• [Exercise requirements] Each record that follows must be printed exactly as given.

• [Records for this task]
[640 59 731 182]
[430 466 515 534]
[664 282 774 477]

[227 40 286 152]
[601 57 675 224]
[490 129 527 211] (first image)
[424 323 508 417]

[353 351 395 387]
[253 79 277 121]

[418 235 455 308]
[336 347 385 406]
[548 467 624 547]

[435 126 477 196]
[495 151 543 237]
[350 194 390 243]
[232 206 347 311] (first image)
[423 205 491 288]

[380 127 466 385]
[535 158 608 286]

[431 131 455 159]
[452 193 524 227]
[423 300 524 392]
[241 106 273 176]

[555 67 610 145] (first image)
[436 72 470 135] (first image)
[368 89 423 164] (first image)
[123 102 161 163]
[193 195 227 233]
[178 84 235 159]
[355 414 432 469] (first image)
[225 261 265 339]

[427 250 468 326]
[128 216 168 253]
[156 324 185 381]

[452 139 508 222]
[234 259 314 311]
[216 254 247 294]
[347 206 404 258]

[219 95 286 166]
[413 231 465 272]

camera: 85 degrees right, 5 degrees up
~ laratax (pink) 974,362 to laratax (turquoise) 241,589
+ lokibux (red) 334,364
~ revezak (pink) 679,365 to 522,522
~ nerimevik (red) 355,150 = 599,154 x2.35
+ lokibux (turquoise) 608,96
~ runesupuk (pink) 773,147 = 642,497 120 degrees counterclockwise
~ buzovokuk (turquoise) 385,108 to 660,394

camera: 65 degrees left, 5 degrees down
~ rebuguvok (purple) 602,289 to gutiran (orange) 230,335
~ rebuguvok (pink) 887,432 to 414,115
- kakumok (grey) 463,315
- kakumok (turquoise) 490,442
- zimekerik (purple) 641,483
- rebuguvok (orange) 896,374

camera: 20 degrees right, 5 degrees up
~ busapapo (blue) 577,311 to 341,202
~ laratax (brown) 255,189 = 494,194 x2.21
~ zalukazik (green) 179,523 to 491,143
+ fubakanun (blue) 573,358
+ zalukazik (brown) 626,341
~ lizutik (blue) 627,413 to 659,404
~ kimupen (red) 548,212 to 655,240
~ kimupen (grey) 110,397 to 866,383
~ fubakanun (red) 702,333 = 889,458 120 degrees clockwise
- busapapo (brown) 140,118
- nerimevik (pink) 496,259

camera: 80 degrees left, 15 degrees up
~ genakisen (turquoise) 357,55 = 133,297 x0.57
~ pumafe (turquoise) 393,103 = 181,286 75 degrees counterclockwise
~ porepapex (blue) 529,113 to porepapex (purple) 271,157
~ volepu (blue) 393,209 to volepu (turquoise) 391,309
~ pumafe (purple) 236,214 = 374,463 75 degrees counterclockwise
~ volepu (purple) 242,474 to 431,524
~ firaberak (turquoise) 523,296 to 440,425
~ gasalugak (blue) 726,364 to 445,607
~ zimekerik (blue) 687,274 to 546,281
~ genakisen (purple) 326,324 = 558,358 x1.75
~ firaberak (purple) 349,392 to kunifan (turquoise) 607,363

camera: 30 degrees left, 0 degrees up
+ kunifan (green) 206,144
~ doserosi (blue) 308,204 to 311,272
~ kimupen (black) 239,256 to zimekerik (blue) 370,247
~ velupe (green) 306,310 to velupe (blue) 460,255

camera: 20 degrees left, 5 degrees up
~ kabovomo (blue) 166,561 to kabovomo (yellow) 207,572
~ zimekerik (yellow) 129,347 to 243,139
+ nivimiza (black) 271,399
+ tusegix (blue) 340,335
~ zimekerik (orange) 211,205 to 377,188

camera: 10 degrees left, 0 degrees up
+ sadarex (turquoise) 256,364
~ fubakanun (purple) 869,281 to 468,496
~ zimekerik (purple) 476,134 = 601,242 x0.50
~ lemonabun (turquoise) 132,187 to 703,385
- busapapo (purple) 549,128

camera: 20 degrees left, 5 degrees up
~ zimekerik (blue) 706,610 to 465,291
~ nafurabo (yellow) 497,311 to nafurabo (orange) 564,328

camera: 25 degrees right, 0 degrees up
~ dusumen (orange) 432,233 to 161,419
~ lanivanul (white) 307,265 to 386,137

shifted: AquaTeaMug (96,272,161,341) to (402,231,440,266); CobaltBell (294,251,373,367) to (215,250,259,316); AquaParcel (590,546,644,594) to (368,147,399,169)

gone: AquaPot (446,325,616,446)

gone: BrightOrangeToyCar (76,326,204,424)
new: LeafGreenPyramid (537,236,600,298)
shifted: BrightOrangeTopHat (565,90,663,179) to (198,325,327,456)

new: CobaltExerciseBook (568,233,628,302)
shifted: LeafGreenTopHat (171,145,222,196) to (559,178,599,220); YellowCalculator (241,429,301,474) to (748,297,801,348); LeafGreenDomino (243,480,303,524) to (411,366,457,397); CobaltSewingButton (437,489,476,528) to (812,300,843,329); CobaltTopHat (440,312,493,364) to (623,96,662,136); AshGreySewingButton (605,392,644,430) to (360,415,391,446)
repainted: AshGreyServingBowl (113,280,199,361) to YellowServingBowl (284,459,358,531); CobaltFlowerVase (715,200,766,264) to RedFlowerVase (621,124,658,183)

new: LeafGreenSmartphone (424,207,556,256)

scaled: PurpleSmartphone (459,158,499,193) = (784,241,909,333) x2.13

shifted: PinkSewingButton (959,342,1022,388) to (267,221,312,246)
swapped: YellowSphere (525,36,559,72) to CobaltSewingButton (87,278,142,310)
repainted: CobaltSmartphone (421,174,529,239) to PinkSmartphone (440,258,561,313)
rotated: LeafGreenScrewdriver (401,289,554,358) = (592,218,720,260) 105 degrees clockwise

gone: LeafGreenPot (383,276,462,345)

• [Worked solution]
[640 59 731 182]
[430 466 515 534]
[664 282 774 477]

[227 40 286 152]
[601 57 675 224]
[490 129 527 211] (first image)
[424 323 508 417]

[353 351 395 387]
[253 79 277 121]

[418 235 455 308]
[336 347 385 406]
[548 467 624 547]

[435 126 477 196]
[495 151 543 237]
[350 194 390 243]
[232 206 347 311] (first image)
[423 205 491 288]

[380 127 466 385]
[535 158 608 286]

[431 131 455 159]
[452 193 524 227]
[423 300 524 392]
[241 106 273 176]

[555 67 610 145] (first image)
[436 72 470 135] (first image)
[368 89 423 164] (first image)
[123 102 161 163]
[193 195 227 233]
[178 84 235 159]
[355 414 432 469] (first image)
[225 261 265 339]

[427 250 468 326]
[128 216 168 253]
[156 324 185 381]

[452 139 508 222]
[234 259 314 311]
[216 254 247 294]
[347 206 404 258]

[219 95 286 166]
[413 231 465 272]

camera: 85 degrees right, 5 degrees up
~ laratax (pink) 974,362 to laratax (turquoise) 241,589
+ lokibux (red) 334,364
~ revezak (pink) 679,365 to 522,522
~ nerimevik (red) 355,150 = 599,154 x2.35
+ lokibux (turquoise) 608,96
~ runesupuk (pink) 773,147 = 642,497 120 degrees counterclockwise
~ buzovokuk (turquoise) 385,108 to 660,394

camera: 65 degrees left, 5 degrees down
~ rebuguvok (purple) 602,289 to gutiran (orange) 230,335
~ rebuguvok (pink) 887,432 to 414,115
- kakumok (grey) 463,315
- kakumok (turquoise) 490,442
- zimekerik (purple) 641,483
- rebuguvok (orange) 896,374

camera: 20 degrees right, 5 degrees up
~ busapapo (blue) 577,311 to 341,202
~ laratax (brown) 255,189 = 494,194 x2.21
~ zalukazik (green) 179,523 to 491,143
+ fubakanun (blue) 573,358
+ zalukazik (brown) 626,341
~ lizutik (blue) 627,413 to 659,404
~ kimupen (red) 548,212 to 655,240
~ kimupen (grey) 110,397 to 866,383
~ fubakanun (red) 702,333 = 889,458 120 degrees clockwise
- busapapo (brown) 140,118
- nerimevik (pink) 496,259

camera: 80 degrees left, 15 degrees up
~ genakisen (turquoise) 357,55 = 133,297 x0.57
~ pumafe (turquoise) 393,103 = 181,286 75 degrees counterclockwise
~ porepapex (blue) 529,113 to porepapex (purple) 271,157
~ volepu (blue) 393,209 to volepu (turquoise) 391,309
~ pumafe (purple) 236,214 = 374,463 75 degrees counterclockwise
~ volepu (purple) 242,474 to 431,524
~ firaberak (turquoise) 523,296 to 440,425
~ gasalugak (blue) 726,364 to 445,607
~ zimekerik (blue) 687,274 to 546,281
~ genakisen (purple) 326,324 = 558,358 x1.75
~ firaberak (purple) 349,392 to kunifan (turquoise) 607,363

camera: 30 degrees left, 0 degrees up
+ kunifan (green) 206,144
~ doserosi (blue) 308,204 to 311,272
~ kimupen (black) 239,256 to zimekerik (blue) 370,247
~ velupe (green) 306,310 to velupe (blue) 460,255

camera: 20 degrees left, 5 degrees up
~ kabovomo (blue) 166,561 to kabovomo (yellow) 207,572
~ zimekerik (yellow) 129,347 to 243,139
+ nivimiza (black) 271,399
+ tusegix (blue) 340,335
~ zimekerik (orange) 211,205 to 377,188

camera: 10 degrees left, 0 degrees up
+ sadarex (turquoise) 256,364
~ fubakanun (purple) 869,281 to 468,496
~ zimekerik (purple) 476,134 = 601,242 x0.50
~ lemonabun (turquoise) 132,187 to 703,385
- busapapo (purple) 549,128

camera: 20 degrees left, 5 degrees up
~ zimekerik (blue) 706,610 to 465,291
~ nafurabo (yellow) 497,311 to nafurabo (orange) 564,328

camera: 25 degrees right, 0 degrees up
~ dusumen (orange) 432,233 to 161,419
~ lanivanul (white) 307,265 to 386,137

shifted: AquaTeaMug (96,272,161,341) to (402,231,440,266); CobaltBell (294,251,373,367) to (215,250,259,316); AquaParcel (590,546,644,594) to (368,147,399,169)

gone: AquaPot (446,325,616,446)

gone: BrightOrangeToyCar (76,326,204,424)
new: LeafGreenPyramid (537,236,600,298)
shifted: BrightOrangeTopHat (565,90,663,179) to (198,325,327,456)

new: CobaltExerciseBook (568,233,628,302)
shifted: LeafGreenTopHat (171,145,222,196) to (559,178,599,220); YellowCalculator (241,429,301,474) to (748,297,801,348); LeafGreenDomino (243,480,303,524) to (411,366,457,397); CobaltSewingButton (437,489,476,528) to (812,300,843,329); CobaltTopHat (440,312,493,364) to (623,96,662,136); AshGreySewingButton (605,392,644,430) to (360,415,391,446)
repainted: AshGreyServingBowl (113,280,199,361) to YellowServingBowl (284,459,358,531); CobaltFlowerVase (715,200,766,264) to RedFlowerVase (621,124,658,183)

new: LeafGreenSmartphone (424,207,556,256)

scaled: PurpleSmartphone (459,158,499,193) = (784,241,909,333) x2.13

shifted: PinkSewingButton (959,342,1022,388) to (267,221,312,246)
swapped: YellowSphere (525,36,559,72) to CobaltSewingButton (87,278,142,310)
repainted: CobaltSmartphone (421,174,529,239) to PinkSmartphone (440,258,561,313)
rotated: LeafGreenScrewdriver (401,289,554,358) = (592,218,720,260) 105 degrees clockwise

gone: LeafGreenPot (383,276,462,345)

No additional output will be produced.